» **Short problem**
Count the lines in the rows below that contain the word "List". Reply with the number only.

— start Information supplied —

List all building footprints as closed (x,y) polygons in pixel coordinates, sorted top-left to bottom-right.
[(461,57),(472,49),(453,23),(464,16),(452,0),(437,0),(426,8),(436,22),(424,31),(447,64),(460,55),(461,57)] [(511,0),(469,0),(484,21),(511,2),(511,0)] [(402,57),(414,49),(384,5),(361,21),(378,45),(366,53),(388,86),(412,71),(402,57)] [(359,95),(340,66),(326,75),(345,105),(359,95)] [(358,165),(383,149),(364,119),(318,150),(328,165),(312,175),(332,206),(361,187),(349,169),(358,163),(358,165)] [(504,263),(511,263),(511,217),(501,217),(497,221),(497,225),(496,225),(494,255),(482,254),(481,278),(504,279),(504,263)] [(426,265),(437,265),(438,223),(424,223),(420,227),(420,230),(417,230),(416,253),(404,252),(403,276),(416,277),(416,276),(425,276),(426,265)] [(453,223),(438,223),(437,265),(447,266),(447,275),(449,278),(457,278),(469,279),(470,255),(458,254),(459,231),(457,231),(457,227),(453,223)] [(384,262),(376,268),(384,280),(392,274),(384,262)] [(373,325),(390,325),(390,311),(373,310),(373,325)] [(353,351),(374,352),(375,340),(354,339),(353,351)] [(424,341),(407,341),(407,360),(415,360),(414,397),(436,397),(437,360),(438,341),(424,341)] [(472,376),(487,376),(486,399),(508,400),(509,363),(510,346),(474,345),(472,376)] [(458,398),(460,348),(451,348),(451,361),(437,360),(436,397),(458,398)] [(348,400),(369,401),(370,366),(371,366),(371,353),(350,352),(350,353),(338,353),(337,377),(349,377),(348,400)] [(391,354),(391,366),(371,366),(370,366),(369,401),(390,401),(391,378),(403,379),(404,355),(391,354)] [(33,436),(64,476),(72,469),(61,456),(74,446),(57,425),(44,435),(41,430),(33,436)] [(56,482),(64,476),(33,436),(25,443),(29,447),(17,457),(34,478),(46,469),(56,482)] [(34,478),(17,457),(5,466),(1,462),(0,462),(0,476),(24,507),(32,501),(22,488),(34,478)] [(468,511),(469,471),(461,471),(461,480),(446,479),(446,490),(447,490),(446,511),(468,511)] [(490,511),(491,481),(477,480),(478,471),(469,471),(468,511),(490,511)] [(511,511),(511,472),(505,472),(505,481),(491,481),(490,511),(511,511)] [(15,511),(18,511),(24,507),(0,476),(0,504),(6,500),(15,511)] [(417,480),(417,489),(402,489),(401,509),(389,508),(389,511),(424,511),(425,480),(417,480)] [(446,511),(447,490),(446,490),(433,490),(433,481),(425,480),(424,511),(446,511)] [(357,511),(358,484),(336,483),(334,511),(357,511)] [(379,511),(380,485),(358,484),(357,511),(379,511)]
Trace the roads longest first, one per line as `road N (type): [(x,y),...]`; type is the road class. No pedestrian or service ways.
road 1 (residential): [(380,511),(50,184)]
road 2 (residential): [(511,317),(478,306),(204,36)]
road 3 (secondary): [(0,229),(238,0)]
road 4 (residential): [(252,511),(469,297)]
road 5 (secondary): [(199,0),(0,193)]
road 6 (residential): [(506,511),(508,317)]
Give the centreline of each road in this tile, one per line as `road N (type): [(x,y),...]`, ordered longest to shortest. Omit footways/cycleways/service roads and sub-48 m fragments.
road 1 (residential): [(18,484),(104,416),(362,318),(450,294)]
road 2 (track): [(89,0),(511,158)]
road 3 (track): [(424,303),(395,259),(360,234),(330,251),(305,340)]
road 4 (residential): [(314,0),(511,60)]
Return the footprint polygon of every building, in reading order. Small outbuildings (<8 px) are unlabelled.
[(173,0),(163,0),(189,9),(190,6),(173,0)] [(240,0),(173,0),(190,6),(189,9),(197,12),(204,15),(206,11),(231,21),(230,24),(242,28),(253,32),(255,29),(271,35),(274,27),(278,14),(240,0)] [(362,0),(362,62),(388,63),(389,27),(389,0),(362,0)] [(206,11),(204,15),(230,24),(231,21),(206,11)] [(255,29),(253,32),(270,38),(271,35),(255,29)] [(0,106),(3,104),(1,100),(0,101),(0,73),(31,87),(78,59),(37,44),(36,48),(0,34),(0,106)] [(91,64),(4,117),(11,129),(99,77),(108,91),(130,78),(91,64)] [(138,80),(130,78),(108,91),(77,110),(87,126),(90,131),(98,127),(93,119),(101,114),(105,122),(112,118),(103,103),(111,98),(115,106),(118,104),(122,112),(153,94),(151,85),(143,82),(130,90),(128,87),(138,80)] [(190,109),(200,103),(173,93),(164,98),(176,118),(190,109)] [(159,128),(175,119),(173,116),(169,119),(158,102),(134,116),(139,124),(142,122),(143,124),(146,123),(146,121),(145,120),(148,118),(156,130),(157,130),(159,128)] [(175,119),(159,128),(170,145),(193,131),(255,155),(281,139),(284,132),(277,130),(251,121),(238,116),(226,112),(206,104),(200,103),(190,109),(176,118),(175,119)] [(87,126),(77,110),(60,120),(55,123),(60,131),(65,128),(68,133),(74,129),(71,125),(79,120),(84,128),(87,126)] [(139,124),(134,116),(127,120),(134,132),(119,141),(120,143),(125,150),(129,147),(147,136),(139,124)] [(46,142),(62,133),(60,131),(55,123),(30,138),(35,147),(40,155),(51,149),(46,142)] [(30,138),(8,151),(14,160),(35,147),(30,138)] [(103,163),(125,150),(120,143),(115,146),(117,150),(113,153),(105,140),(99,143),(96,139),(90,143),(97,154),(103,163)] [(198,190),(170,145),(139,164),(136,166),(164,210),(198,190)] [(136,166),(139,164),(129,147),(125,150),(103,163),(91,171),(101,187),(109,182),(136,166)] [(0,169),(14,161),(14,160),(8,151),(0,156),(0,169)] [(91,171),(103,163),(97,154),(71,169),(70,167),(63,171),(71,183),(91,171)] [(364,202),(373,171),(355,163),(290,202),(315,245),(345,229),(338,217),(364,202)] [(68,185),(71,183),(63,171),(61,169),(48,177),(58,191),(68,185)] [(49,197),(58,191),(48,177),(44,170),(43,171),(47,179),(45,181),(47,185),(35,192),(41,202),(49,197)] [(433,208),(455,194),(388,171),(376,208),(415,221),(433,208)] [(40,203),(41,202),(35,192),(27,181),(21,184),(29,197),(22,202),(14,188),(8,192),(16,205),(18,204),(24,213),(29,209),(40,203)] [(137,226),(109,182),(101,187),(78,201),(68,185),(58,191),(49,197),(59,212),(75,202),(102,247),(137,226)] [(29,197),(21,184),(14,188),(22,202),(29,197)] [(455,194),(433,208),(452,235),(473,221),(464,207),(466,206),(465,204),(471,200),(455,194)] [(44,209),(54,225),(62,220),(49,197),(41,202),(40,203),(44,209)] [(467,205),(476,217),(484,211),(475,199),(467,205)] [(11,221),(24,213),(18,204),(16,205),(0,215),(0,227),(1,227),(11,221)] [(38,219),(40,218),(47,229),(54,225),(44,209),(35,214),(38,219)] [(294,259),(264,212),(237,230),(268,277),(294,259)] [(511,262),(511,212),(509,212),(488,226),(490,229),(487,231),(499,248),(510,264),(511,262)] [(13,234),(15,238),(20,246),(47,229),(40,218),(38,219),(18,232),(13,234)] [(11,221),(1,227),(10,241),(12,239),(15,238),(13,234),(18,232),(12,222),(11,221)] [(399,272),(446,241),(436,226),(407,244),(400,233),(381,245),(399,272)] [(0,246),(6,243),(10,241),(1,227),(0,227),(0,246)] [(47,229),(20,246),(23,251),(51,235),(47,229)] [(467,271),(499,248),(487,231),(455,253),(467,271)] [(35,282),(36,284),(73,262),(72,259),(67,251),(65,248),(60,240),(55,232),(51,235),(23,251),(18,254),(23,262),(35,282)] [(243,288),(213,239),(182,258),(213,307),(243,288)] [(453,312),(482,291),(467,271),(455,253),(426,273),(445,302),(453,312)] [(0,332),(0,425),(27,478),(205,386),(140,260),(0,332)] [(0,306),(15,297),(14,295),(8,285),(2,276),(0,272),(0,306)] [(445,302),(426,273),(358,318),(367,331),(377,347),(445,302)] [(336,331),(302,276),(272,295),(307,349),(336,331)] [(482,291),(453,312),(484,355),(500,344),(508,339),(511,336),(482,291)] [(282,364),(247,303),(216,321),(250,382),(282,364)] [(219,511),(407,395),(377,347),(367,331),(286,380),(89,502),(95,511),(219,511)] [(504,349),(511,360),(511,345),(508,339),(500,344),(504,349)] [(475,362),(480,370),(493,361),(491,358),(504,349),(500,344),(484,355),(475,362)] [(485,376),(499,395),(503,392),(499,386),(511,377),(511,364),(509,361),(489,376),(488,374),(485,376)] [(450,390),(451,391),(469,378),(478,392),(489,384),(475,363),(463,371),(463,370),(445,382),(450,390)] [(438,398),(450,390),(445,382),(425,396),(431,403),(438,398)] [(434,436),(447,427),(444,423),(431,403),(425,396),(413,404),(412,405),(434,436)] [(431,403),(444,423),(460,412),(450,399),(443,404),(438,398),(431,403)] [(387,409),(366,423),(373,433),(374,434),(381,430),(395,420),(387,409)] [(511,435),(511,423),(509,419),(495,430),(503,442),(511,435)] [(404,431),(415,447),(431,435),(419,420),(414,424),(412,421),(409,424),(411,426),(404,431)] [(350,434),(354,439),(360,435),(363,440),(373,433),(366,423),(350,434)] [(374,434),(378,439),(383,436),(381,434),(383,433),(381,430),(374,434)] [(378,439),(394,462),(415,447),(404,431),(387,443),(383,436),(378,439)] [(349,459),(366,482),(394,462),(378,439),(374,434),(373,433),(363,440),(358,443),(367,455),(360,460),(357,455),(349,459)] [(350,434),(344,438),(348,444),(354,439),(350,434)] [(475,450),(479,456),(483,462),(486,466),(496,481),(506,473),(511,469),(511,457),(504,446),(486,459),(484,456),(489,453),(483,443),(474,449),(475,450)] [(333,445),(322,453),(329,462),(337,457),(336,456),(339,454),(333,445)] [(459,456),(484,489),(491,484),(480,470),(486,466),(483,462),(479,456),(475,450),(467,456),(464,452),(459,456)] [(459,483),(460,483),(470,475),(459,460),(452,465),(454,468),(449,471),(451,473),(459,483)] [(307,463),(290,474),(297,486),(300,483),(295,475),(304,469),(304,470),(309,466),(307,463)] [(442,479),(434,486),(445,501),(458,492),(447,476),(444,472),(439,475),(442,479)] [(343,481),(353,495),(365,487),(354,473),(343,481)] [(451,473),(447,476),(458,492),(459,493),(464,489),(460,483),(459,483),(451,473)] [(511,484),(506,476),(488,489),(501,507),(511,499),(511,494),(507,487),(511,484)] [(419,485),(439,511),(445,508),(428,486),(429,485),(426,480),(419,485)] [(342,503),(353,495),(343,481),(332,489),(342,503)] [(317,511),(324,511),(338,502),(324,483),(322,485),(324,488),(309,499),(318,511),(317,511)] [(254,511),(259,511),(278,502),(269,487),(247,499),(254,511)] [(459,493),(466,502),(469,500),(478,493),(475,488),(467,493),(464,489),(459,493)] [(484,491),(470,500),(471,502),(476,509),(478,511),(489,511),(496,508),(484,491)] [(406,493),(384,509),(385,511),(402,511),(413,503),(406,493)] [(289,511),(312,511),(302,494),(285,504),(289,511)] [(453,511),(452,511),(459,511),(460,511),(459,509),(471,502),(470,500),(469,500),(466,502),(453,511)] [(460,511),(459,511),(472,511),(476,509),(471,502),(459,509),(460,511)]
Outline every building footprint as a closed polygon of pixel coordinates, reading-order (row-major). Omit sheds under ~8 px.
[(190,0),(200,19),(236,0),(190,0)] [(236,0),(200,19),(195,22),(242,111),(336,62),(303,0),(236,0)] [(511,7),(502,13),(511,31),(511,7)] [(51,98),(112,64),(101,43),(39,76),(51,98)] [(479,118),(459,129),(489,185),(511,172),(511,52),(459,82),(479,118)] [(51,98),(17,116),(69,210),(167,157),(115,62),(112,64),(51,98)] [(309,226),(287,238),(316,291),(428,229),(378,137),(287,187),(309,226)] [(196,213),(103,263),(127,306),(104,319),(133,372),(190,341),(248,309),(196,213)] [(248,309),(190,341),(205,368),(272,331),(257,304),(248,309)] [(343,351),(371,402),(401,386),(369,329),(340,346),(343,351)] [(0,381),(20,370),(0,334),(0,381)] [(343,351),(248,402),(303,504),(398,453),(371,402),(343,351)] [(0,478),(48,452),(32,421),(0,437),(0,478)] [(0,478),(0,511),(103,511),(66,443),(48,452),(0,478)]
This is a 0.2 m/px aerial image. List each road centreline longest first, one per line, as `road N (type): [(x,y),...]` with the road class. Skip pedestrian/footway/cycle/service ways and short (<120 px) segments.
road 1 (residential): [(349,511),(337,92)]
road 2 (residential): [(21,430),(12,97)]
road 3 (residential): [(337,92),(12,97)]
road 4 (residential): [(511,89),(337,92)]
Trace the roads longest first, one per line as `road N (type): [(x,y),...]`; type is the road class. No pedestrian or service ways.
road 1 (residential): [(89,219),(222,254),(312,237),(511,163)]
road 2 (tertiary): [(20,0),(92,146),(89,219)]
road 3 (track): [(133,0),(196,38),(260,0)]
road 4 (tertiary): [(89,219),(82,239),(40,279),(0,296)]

— end Information supplied —

» **Solution to the problem**
2